(Source records)
------------------------------------

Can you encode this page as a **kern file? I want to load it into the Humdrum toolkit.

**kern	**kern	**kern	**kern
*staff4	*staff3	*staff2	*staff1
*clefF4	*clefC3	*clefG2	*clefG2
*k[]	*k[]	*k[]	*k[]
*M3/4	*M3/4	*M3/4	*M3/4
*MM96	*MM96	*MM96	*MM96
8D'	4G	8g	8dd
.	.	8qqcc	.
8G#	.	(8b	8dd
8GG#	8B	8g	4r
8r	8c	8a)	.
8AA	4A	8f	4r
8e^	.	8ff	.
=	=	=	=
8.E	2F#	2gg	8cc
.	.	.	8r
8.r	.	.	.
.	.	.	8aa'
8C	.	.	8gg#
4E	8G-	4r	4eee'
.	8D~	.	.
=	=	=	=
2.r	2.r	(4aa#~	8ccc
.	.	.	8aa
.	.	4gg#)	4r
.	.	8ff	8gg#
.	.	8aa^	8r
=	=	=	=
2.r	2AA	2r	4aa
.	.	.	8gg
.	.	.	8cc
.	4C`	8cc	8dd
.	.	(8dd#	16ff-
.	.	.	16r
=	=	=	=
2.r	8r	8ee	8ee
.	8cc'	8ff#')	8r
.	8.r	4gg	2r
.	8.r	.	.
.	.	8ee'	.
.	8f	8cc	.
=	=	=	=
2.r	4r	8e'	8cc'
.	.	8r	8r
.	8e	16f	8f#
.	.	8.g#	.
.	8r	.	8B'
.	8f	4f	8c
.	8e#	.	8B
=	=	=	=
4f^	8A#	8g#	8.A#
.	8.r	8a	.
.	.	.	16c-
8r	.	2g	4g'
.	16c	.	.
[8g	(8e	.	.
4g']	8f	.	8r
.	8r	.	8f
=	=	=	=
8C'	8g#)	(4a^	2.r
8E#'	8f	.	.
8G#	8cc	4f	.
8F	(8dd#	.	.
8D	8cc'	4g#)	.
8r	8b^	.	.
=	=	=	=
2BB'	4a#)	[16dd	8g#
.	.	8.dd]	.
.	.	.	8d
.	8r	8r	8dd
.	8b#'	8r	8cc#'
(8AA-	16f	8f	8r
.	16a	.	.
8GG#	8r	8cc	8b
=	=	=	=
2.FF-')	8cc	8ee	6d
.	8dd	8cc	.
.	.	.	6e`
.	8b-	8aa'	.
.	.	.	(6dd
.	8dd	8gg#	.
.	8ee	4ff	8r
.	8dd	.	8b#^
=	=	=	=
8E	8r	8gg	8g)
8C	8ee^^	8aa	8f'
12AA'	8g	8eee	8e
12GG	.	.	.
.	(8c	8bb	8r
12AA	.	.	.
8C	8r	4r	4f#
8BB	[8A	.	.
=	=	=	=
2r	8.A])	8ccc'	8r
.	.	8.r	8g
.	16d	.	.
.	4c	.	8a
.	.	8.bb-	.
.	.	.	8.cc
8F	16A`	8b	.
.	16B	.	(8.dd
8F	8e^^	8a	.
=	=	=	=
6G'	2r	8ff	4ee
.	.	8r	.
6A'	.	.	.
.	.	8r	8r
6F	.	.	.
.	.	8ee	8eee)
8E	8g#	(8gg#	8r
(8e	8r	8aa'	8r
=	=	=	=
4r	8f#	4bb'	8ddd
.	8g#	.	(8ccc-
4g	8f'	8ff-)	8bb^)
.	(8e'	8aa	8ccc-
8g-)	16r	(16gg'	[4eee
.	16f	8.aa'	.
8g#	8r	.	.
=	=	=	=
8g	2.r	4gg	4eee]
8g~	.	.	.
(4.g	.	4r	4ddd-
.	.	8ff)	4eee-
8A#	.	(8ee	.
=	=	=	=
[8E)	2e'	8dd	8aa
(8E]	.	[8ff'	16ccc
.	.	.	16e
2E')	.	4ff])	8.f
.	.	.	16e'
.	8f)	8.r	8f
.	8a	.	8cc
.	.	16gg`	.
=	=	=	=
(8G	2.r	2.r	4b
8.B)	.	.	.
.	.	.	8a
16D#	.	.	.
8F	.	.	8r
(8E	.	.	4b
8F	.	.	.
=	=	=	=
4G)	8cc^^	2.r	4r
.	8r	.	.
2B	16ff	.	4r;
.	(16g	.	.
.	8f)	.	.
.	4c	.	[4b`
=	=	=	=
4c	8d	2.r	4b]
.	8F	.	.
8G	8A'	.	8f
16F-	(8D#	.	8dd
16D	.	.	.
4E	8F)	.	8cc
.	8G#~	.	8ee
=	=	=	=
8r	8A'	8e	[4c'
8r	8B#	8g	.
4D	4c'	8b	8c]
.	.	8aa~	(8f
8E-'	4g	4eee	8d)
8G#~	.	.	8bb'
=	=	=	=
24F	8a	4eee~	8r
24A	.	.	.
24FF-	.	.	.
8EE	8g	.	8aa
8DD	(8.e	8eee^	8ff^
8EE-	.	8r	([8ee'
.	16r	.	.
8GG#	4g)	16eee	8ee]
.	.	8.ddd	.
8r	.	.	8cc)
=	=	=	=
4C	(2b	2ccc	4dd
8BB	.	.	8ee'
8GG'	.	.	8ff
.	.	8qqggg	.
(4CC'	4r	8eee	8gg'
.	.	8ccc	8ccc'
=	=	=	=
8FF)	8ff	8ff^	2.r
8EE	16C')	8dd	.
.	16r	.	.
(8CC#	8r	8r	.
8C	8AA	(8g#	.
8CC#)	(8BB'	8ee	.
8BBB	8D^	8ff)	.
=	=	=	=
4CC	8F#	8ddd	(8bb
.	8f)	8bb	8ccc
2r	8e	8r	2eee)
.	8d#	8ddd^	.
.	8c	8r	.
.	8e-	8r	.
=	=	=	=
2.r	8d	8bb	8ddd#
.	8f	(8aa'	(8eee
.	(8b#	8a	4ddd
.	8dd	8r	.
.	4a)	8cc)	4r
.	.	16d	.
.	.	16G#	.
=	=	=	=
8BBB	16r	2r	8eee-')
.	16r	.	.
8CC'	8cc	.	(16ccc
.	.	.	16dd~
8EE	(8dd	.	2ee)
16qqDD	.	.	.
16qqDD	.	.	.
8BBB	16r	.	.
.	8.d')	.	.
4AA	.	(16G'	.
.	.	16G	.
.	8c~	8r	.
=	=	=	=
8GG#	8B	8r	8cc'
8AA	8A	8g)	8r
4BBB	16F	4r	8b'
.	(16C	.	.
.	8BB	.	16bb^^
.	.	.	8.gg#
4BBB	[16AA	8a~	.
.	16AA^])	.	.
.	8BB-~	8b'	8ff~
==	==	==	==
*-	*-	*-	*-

------------------------------------

**Short problem:**
Copy each line of the material above that contains the string "kern", matching case exactly. Leave out all other lines.

**Response for this exercise:**
Can you encode this page as a **kern file? I want to load it into the Humdrum toolkit.
**kern	**kern	**kern	**kern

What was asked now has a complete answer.